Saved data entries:
---------------

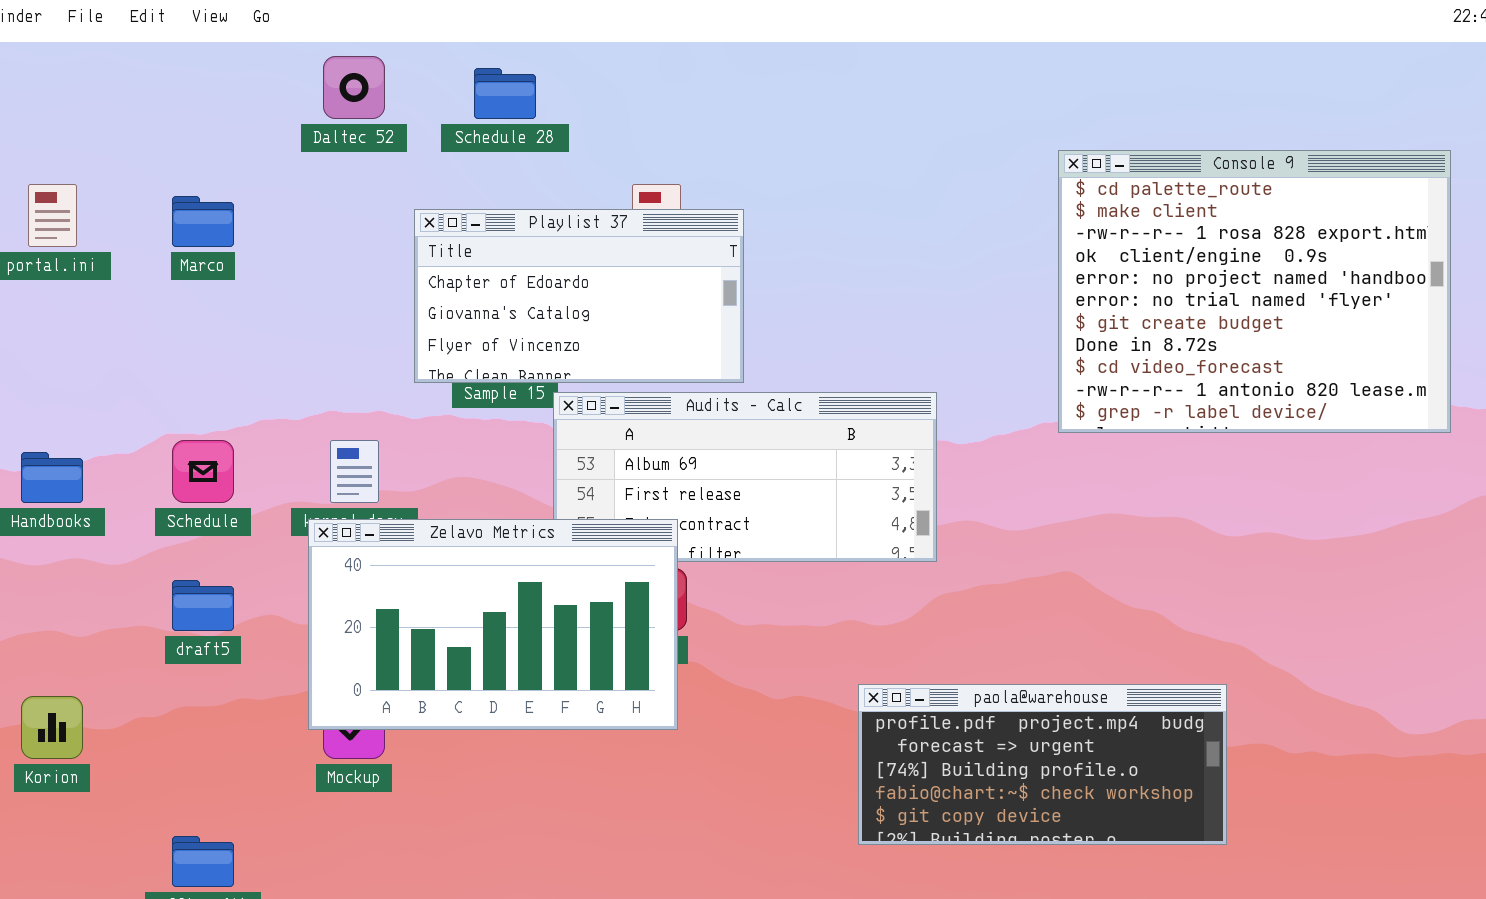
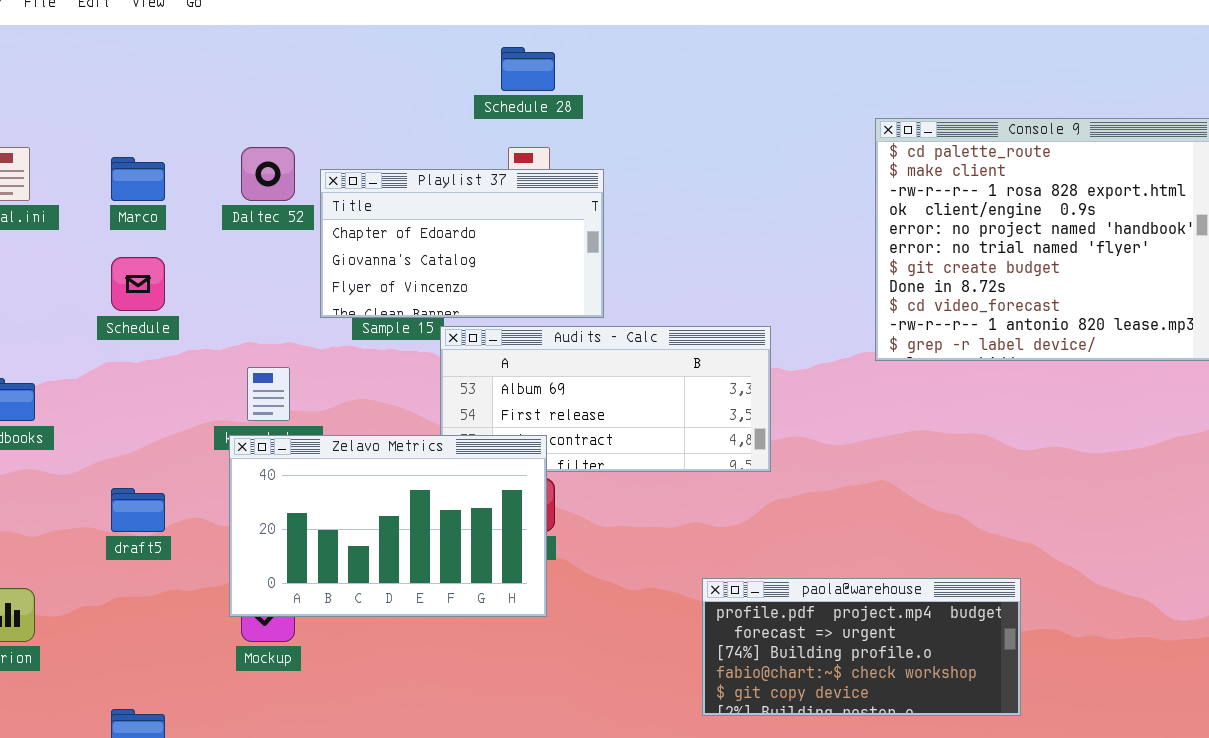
Daltec 52: [323,56,385,119] -> [241,147,295,201], moved
Schedule 28: [474,68,536,119] -> [501,47,555,91], moved
Schedule: [172,440,234,503] -> [111,257,165,311], moved

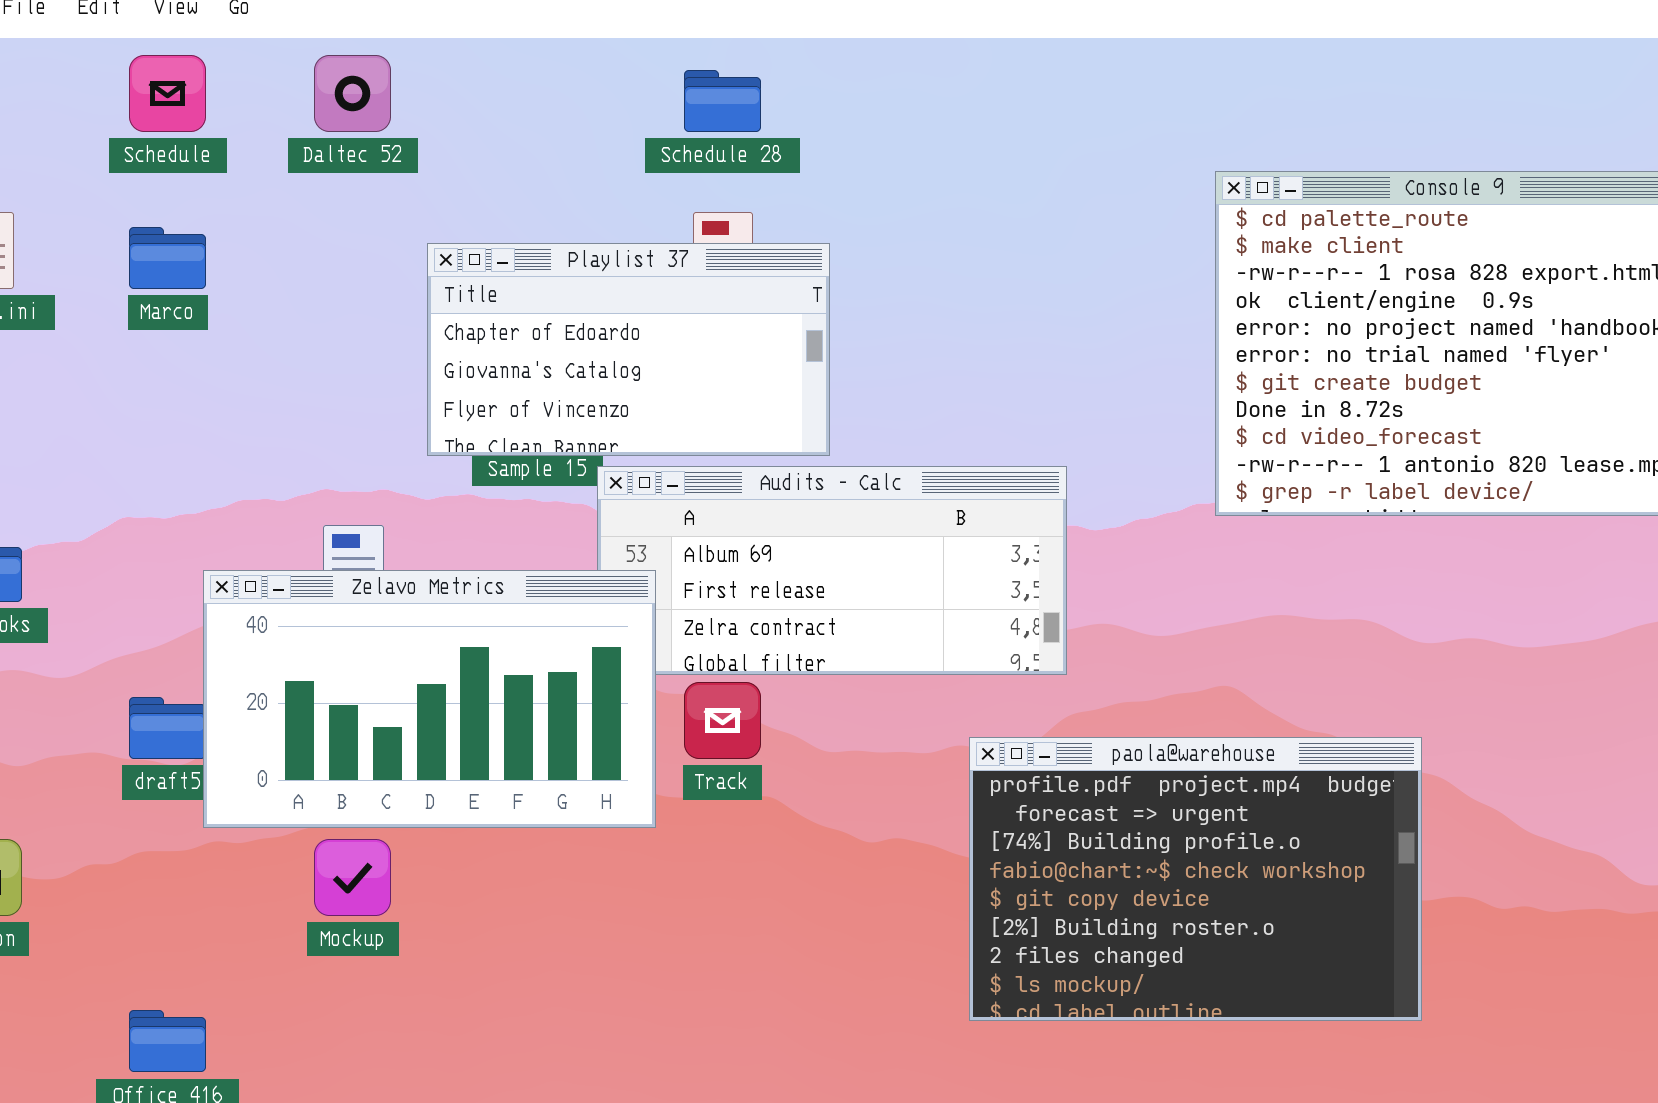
Daltec 52: [241,147,295,201] -> [314,55,391,132], moved
Schedule: [111,257,165,311] -> [129,55,206,132], moved
Zelavo Metrics: [229,435,547,617] -> [203,570,656,828], moved
paola@warehouse: [702,578,1021,716] -> [969,737,1422,1021], resized

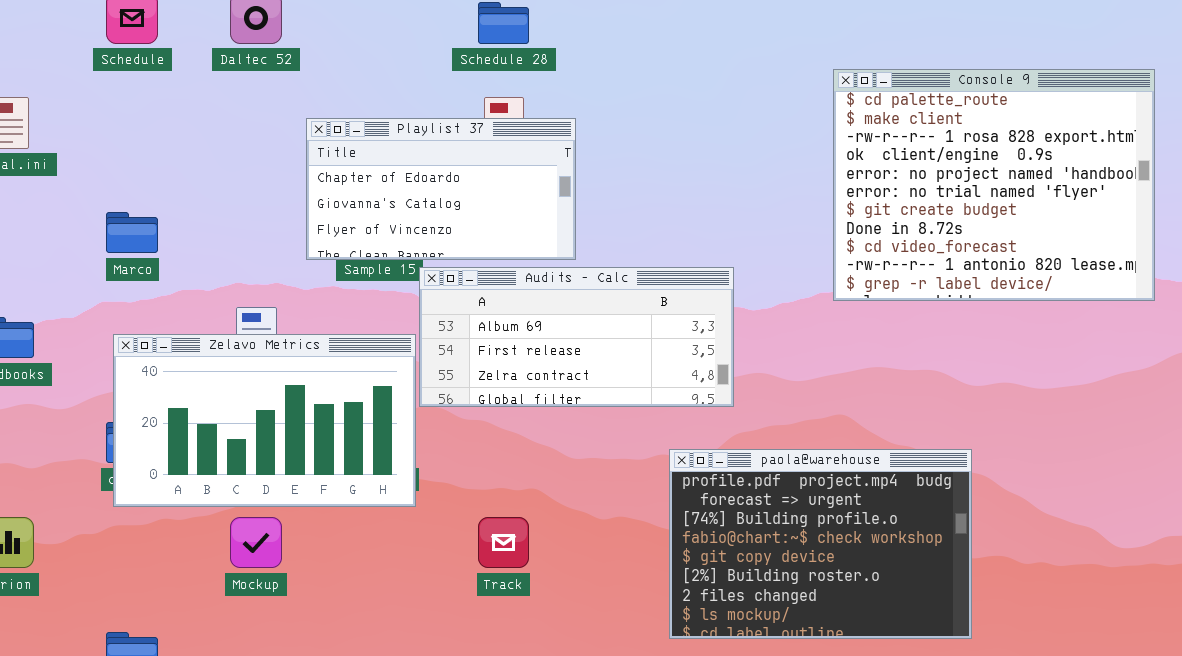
Marco: [129,227,206,289] -> [106,212,158,253], moved
Zelavo Metrics: [203,570,656,828] -> [113,334,416,507], moved
Track: [684,682,761,759] -> [478,517,529,568], moved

---------------

◆ **Aim of the exercise**
Skip the pictures, then return the rest of the data exactly.

◆ **Solution**
Daltec 52: [323,56,385,119] -> [241,147,295,201], moved
Schedule 28: [474,68,536,119] -> [501,47,555,91], moved
Schedule: [172,440,234,503] -> [111,257,165,311], moved

Daltec 52: [241,147,295,201] -> [314,55,391,132], moved
Schedule: [111,257,165,311] -> [129,55,206,132], moved
Zelavo Metrics: [229,435,547,617] -> [203,570,656,828], moved
paola@warehouse: [702,578,1021,716] -> [969,737,1422,1021], resized

Marco: [129,227,206,289] -> [106,212,158,253], moved
Zelavo Metrics: [203,570,656,828] -> [113,334,416,507], moved
Track: [684,682,761,759] -> [478,517,529,568], moved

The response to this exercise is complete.